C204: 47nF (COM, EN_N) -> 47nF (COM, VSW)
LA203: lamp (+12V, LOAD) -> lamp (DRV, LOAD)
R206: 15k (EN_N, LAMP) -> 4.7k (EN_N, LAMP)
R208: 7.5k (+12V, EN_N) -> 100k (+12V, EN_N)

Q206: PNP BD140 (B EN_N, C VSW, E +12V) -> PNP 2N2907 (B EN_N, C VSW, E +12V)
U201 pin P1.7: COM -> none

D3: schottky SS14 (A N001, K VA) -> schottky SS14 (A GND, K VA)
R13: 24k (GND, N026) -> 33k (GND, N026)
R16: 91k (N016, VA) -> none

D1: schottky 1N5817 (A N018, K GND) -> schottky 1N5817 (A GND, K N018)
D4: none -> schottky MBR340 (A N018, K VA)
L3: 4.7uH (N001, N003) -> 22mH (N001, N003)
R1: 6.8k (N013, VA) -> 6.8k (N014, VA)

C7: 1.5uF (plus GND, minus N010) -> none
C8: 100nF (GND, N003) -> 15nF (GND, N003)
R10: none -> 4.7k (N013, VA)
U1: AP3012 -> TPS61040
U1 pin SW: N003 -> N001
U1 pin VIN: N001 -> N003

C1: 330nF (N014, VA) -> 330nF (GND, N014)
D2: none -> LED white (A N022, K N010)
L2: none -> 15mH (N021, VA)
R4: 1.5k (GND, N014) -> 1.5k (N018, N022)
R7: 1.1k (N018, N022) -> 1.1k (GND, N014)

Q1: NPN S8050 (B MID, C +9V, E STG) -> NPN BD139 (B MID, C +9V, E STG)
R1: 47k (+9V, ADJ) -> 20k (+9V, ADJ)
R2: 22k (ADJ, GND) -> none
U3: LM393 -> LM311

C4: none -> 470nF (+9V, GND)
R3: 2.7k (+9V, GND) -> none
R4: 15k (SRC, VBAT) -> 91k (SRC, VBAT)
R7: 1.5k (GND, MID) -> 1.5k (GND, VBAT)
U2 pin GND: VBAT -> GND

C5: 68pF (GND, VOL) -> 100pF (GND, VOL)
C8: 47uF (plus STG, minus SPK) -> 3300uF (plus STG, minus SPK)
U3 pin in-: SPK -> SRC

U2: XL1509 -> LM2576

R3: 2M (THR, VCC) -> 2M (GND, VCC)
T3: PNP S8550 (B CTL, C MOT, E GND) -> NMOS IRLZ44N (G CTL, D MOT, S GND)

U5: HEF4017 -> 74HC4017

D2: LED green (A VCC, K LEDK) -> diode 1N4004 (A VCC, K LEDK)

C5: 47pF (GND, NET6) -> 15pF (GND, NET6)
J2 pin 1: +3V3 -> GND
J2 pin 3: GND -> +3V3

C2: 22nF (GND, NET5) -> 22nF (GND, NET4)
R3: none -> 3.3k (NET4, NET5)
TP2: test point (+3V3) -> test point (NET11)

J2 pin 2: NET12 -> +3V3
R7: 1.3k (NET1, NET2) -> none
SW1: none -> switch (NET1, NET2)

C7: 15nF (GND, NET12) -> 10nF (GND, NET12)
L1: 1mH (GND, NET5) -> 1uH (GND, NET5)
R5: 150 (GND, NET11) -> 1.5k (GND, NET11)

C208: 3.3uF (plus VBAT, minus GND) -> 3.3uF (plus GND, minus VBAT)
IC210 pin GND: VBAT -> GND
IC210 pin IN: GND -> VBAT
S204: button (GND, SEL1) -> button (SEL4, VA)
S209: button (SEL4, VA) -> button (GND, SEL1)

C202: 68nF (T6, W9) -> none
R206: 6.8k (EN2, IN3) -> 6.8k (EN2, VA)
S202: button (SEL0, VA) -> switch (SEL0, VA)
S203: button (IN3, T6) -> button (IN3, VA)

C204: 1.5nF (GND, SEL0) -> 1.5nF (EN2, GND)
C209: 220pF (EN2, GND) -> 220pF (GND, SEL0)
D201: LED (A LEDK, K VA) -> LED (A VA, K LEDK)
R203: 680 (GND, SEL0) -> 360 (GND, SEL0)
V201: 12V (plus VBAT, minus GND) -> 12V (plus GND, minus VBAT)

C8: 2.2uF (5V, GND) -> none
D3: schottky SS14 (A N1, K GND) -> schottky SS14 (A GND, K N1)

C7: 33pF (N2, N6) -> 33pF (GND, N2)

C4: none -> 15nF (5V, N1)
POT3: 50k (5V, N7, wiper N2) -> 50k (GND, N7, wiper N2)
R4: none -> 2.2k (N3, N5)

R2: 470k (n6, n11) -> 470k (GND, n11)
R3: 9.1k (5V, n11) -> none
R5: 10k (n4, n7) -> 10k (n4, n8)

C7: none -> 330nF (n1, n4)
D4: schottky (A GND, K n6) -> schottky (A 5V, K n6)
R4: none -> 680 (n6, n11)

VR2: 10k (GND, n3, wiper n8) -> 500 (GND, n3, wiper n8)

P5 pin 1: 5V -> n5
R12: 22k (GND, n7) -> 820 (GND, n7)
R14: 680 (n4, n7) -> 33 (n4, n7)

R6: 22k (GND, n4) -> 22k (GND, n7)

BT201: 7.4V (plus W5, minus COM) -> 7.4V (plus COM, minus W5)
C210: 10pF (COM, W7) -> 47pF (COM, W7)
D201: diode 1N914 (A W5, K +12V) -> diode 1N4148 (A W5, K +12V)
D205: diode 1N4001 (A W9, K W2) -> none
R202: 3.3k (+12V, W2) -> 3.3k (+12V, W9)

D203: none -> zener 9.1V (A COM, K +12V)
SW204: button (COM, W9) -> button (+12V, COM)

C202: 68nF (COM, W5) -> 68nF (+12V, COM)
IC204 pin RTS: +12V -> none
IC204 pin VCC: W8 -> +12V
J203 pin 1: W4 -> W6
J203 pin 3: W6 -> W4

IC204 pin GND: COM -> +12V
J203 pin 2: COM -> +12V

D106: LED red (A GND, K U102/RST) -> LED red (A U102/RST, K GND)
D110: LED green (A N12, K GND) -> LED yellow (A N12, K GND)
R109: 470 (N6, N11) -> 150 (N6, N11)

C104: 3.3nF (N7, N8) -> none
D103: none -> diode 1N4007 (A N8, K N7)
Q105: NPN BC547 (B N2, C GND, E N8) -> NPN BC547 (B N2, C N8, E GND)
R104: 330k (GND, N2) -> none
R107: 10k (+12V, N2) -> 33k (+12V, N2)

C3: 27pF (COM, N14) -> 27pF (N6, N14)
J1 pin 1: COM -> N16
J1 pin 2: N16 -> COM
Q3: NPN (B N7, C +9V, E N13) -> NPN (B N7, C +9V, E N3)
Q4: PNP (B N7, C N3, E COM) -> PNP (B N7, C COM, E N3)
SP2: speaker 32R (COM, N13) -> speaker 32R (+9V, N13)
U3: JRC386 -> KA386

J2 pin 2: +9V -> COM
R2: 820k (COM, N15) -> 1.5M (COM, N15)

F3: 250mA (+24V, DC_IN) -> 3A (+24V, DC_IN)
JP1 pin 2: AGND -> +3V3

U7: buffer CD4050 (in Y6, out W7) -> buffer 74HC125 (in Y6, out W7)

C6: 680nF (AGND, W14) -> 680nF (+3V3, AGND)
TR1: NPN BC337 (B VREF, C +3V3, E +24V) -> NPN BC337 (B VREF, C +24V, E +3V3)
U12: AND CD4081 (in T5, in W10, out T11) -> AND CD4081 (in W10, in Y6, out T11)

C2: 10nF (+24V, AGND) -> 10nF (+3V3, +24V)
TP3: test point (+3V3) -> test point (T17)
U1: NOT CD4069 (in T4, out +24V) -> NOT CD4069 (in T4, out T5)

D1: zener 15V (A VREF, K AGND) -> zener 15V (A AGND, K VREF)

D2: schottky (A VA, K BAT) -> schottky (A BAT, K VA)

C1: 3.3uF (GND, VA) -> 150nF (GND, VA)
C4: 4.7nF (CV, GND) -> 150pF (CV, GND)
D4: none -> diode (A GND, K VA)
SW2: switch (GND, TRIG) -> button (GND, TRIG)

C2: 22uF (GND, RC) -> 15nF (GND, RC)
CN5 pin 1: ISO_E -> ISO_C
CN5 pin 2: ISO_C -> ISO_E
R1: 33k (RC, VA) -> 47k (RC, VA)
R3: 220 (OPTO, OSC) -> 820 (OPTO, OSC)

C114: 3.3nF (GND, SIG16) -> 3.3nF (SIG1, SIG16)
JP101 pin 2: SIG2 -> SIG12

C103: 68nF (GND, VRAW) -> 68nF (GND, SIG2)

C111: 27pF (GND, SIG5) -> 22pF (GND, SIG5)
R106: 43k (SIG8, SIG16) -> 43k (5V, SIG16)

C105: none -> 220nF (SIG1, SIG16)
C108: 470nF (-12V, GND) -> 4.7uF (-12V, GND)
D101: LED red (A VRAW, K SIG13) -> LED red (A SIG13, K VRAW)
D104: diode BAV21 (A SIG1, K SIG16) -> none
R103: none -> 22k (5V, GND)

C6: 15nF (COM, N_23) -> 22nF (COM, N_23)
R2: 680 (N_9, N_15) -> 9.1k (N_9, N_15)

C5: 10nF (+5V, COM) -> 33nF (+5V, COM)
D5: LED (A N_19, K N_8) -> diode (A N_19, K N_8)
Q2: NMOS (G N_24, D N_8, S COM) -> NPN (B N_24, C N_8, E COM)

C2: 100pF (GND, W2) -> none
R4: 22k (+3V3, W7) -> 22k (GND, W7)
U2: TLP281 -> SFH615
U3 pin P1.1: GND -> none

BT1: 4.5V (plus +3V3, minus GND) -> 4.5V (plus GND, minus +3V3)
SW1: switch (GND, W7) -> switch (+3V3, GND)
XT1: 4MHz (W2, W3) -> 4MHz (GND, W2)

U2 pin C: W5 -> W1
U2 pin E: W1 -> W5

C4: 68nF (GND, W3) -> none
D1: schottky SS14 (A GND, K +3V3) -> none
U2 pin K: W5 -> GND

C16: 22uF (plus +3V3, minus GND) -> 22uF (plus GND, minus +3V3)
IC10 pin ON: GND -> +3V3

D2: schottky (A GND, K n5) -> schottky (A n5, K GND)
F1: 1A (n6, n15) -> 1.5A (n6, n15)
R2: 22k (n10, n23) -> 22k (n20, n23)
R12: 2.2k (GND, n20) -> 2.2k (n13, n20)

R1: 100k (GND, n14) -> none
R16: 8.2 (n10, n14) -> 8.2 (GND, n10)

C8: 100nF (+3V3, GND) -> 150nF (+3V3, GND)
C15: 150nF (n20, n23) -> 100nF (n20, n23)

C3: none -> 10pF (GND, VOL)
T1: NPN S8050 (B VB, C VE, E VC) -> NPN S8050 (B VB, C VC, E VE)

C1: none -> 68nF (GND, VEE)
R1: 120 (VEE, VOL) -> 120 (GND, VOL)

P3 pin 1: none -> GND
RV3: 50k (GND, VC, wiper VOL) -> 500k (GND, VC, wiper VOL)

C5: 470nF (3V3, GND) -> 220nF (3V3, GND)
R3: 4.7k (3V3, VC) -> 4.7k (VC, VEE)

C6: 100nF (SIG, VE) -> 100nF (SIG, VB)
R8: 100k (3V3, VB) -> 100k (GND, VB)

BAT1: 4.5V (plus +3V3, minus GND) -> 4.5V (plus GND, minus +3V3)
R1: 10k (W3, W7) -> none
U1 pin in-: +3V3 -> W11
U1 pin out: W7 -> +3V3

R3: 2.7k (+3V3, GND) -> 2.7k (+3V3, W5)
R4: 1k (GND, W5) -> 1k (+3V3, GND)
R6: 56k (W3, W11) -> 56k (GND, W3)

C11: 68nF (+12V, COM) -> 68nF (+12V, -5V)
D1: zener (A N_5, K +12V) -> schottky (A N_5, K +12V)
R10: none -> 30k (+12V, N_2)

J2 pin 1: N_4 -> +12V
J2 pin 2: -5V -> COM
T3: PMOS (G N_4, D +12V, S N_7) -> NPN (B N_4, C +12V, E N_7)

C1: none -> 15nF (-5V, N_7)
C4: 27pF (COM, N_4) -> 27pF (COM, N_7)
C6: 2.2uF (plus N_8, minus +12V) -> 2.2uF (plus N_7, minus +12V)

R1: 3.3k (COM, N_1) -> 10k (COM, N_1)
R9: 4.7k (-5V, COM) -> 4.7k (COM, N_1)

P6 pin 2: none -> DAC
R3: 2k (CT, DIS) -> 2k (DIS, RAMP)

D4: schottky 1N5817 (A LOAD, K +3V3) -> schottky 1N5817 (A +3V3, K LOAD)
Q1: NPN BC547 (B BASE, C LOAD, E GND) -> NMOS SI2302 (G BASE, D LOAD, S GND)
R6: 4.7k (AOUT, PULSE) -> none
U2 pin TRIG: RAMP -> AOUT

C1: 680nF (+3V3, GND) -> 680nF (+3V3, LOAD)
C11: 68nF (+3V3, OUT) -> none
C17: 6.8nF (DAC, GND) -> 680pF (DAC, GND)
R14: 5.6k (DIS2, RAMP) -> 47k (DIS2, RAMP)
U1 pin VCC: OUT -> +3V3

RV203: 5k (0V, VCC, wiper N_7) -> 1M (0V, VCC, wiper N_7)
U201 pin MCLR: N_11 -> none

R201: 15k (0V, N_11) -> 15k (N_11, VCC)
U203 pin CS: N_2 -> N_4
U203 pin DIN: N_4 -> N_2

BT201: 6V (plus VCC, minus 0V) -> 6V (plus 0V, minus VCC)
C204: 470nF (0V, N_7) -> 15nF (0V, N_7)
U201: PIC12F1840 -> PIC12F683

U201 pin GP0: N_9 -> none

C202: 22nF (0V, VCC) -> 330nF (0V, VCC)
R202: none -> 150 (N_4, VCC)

:::::

▶ EXERCISE INSTRUCTIONS: Only the lines above from the one with "C15: 150nF (n20, n23) -> 100nF (n20, n23)" through the one with "C5: 470nF (3V3, GND) -> 220nF (3V3, GND)" should be duplicated, character for character.

▶ OUTPUT FOR THIS TASK:
C15: 150nF (n20, n23) -> 100nF (n20, n23)

C3: none -> 10pF (GND, VOL)
T1: NPN S8050 (B VB, C VE, E VC) -> NPN S8050 (B VB, C VC, E VE)

C1: none -> 68nF (GND, VEE)
R1: 120 (VEE, VOL) -> 120 (GND, VOL)

P3 pin 1: none -> GND
RV3: 50k (GND, VC, wiper VOL) -> 500k (GND, VC, wiper VOL)

C5: 470nF (3V3, GND) -> 220nF (3V3, GND)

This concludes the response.